* [Dataset]:
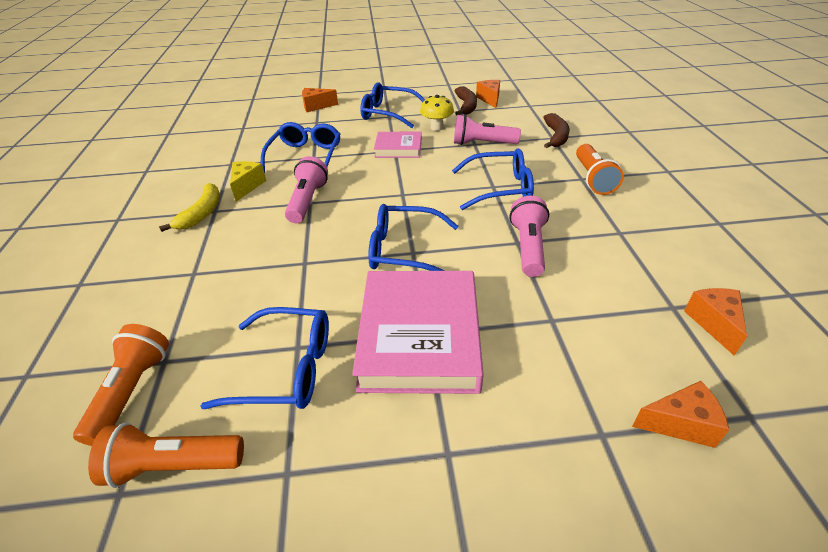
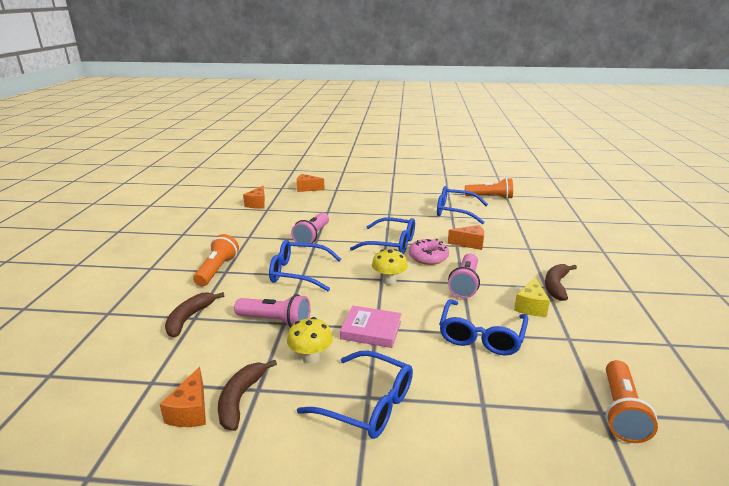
camera: 170 degrees left, 15 degrees down
(132, 391) = (523, 212): orange flashlight -> orange flashlight (620, 411)
(202, 213) = (556, 286): yellow banana -> brown banana
(316, 106) = (494, 455): orange cheese -> orange cheese (470, 244)
(348, 233) = (428, 257): none -> pink donut
(393, 193) = (389, 281): none -> yellow mushroom
(419, 336) = (392, 213): pink book -> none

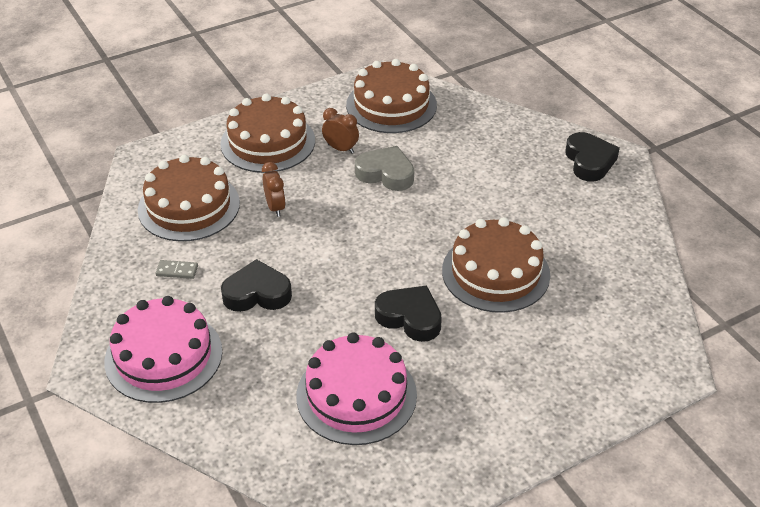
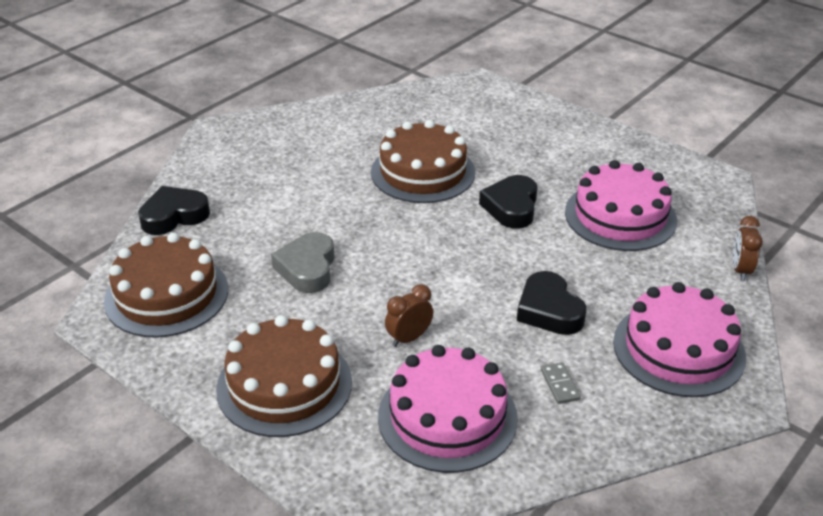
camera: 110 degrees left, 5 degrees down
(189, 206) = (447, 417): brown cake -> pink cake
(341, 149) = (274, 315): brown clock -> brown clock (740, 270)
(589, 161) = (232, 145): black heart -> black heart (174, 216)

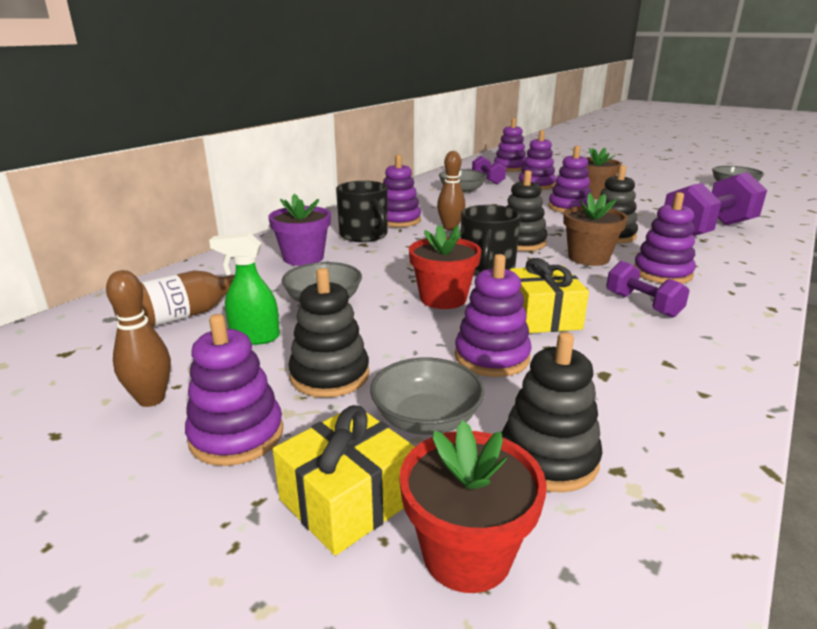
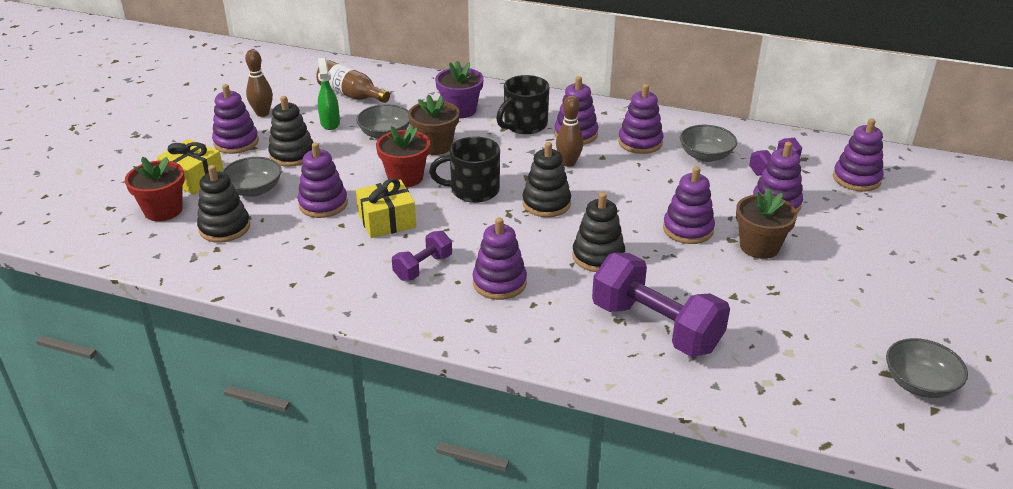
camera: 75 degrees right, 10 degrees up
(429, 204) = (640, 142): none -> purple stacking toy
(588, 258) = (521, 242): brown flower pot -> brown flower pot (435, 146)

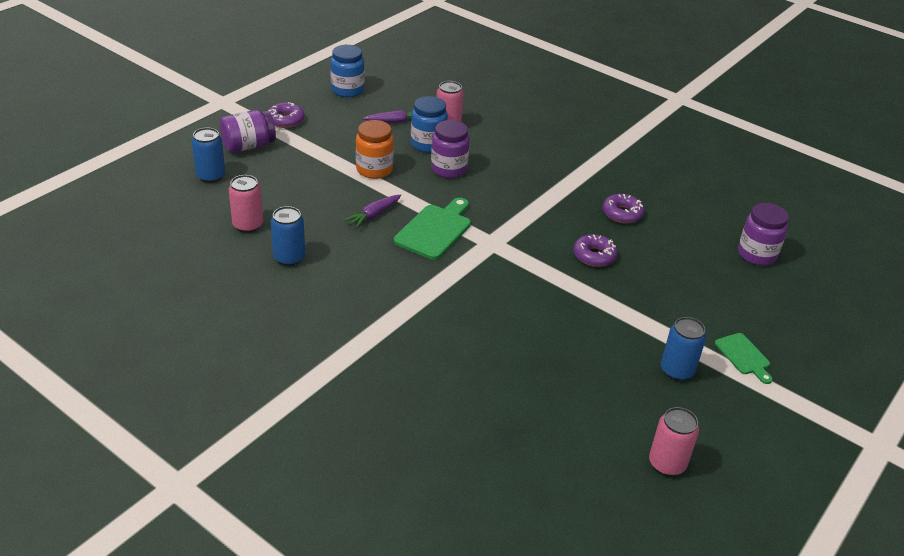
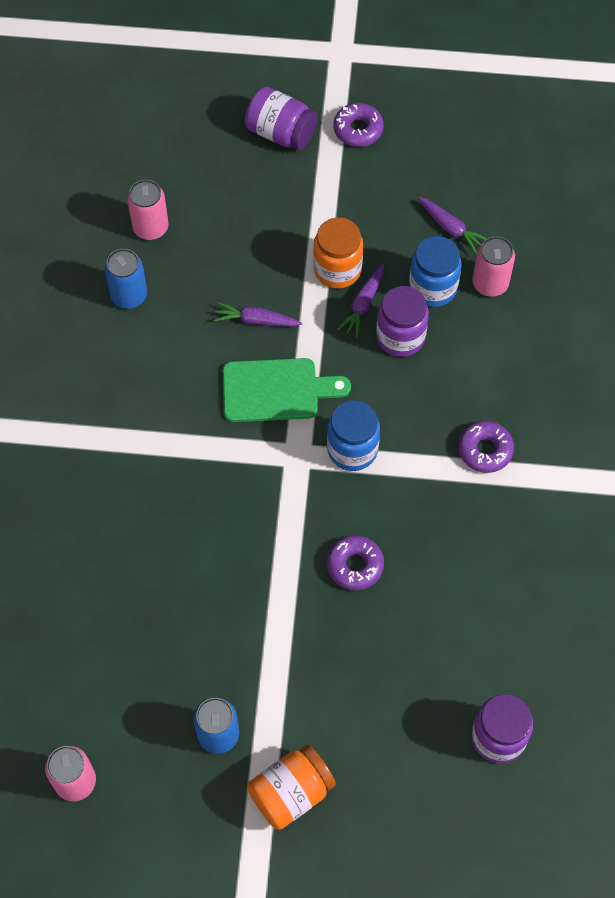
camera: 60 degrees right, 25 degrees up
(211, 176) = (202, 141): blue can -> none
(347, 90) = (473, 142): blue jar -> blue jar (352, 449)
(410, 172) = (363, 305): none -> purple carrot
(622, 213) = (462, 556): purple donut -> purple donut (485, 450)
(744, 356) = (291, 793): green cutting board -> orange jar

* [Work to be completed]: Within the listing above, find the line containing "(589, 161) = (232, 145): black" and the line containing "(622, 213) = (462, 556): purple". Transcribe them and everything between them exactly, leaving out the pictures.

* [Answer to this exercise]:
(589, 161) = (232, 145): black heart -> black heart (174, 216)

camera: 75 degrees right, 10 degrees up
(429, 204) = (640, 142): none -> purple stacking toy
(588, 258) = (521, 242): brown flower pot -> brown flower pot (435, 146)

camera: 60 degrees right, 25 degrees up
(211, 176) = (202, 141): blue can -> none
(347, 90) = (473, 142): blue jar -> blue jar (352, 449)
(410, 172) = (363, 305): none -> purple carrot
(622, 213) = (462, 556): purple donut -> purple donut (485, 450)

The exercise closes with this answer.